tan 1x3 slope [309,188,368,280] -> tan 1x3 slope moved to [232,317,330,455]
--
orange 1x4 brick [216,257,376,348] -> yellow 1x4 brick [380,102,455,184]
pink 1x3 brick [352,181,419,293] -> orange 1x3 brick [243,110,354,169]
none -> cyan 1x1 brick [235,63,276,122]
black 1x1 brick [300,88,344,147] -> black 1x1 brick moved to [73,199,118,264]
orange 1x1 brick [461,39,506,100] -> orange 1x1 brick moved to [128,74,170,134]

--- What you need to do ---
Your task for the entries above: copy exactly the span starting with the line with "pink 1x3 brick" and going on through the line with "orange 1x1 brick [461,39,506,100]", both lines included, and nothing else.

--- Solved problem ---
pink 1x3 brick [352,181,419,293] -> orange 1x3 brick [243,110,354,169]
none -> cyan 1x1 brick [235,63,276,122]
black 1x1 brick [300,88,344,147] -> black 1x1 brick moved to [73,199,118,264]
orange 1x1 brick [461,39,506,100] -> orange 1x1 brick moved to [128,74,170,134]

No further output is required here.